- [TASK TO COMPLETE] Extract all lines that hold "carcinoma" from the records below.

- [DATA TO PROCESS]
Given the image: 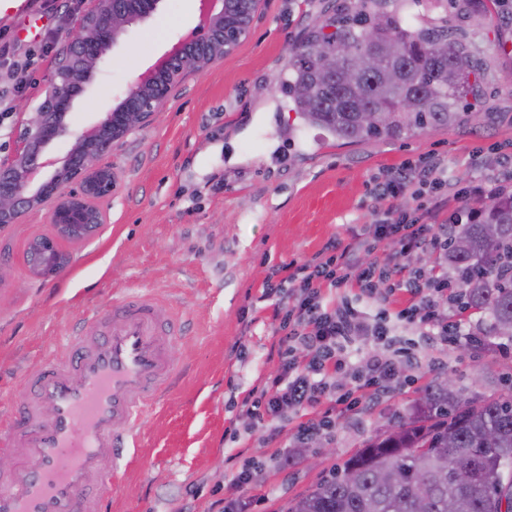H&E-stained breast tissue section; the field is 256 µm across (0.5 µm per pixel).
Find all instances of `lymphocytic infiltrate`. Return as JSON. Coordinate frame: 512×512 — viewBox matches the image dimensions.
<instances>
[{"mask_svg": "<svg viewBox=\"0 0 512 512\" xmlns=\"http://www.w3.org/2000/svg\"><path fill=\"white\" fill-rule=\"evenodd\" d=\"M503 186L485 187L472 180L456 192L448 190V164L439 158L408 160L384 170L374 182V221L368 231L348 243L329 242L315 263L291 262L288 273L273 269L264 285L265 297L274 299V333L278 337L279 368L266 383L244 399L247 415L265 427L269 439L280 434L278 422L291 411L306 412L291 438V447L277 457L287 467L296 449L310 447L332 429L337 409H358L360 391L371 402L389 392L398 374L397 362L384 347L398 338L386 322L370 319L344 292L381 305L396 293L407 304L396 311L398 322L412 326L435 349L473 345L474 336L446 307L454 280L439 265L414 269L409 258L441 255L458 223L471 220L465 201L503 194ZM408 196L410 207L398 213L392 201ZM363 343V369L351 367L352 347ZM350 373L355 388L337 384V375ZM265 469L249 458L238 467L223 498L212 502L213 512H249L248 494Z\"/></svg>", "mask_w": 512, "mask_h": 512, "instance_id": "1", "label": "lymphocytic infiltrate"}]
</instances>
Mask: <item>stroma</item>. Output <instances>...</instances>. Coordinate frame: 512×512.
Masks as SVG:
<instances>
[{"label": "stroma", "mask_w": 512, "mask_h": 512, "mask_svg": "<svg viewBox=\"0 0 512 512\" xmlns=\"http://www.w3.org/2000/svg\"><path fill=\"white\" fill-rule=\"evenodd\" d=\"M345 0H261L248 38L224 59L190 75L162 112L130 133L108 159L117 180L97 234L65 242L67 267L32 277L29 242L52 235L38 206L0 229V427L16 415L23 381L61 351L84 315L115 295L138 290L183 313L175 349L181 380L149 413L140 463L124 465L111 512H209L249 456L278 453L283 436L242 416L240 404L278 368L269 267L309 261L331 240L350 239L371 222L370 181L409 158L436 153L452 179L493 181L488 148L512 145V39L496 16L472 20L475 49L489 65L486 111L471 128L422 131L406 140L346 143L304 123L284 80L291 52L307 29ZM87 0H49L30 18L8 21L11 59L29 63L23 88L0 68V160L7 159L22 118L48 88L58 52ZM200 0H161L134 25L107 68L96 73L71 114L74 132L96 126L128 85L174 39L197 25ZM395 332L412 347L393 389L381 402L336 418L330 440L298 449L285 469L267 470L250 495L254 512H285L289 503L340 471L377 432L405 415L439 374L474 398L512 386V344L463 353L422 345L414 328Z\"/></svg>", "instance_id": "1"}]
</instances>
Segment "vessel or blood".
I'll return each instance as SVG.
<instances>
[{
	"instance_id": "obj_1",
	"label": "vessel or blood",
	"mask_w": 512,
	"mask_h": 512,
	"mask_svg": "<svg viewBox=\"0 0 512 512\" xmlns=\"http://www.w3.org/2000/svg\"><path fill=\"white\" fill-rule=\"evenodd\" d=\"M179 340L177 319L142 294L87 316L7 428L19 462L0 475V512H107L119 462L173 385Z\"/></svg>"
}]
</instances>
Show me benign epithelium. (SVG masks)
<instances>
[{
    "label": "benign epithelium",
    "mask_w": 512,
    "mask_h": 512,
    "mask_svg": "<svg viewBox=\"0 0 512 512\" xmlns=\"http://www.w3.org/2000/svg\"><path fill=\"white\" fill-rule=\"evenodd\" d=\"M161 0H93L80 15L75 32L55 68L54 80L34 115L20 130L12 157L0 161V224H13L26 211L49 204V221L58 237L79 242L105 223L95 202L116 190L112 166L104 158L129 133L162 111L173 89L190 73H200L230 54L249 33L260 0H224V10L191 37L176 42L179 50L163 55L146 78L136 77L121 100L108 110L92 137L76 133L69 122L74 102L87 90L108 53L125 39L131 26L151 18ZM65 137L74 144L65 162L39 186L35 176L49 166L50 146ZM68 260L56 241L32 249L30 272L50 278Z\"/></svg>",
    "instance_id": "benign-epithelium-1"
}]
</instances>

==

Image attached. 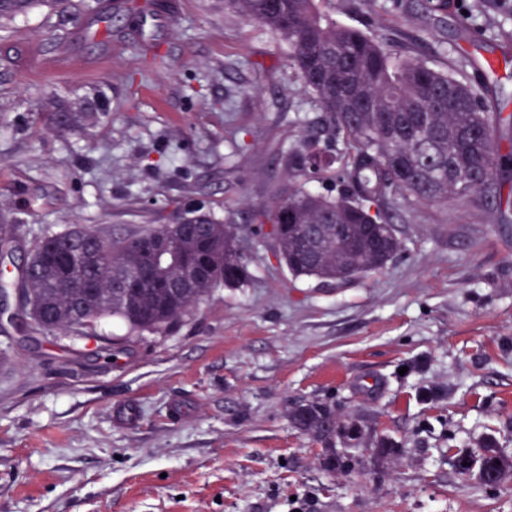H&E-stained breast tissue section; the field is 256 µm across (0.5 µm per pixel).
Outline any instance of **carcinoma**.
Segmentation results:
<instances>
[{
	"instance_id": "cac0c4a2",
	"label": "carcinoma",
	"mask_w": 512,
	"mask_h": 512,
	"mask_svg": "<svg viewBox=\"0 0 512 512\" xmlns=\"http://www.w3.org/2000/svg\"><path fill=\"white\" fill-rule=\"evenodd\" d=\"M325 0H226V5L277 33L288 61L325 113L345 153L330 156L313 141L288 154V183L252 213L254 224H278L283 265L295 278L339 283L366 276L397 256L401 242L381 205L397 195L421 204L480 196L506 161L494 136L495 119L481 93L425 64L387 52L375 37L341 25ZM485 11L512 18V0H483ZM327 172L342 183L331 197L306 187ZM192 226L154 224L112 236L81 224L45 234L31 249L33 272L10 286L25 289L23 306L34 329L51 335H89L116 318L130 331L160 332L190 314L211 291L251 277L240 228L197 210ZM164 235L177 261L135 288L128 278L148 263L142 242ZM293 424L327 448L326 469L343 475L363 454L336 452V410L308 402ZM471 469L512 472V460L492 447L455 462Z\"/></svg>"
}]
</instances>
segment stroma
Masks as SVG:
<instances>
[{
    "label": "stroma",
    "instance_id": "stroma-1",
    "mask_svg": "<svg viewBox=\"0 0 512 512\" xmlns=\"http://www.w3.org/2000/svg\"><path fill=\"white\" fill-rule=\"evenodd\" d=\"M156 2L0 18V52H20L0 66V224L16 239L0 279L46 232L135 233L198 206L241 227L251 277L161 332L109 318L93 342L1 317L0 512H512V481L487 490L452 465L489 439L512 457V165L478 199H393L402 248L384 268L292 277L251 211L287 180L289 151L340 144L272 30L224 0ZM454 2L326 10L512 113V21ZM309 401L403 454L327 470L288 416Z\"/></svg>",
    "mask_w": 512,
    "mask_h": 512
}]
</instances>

- [EXERCISE SOLUTION]
Outline any instance of **carcinoma**.
	"label": "carcinoma",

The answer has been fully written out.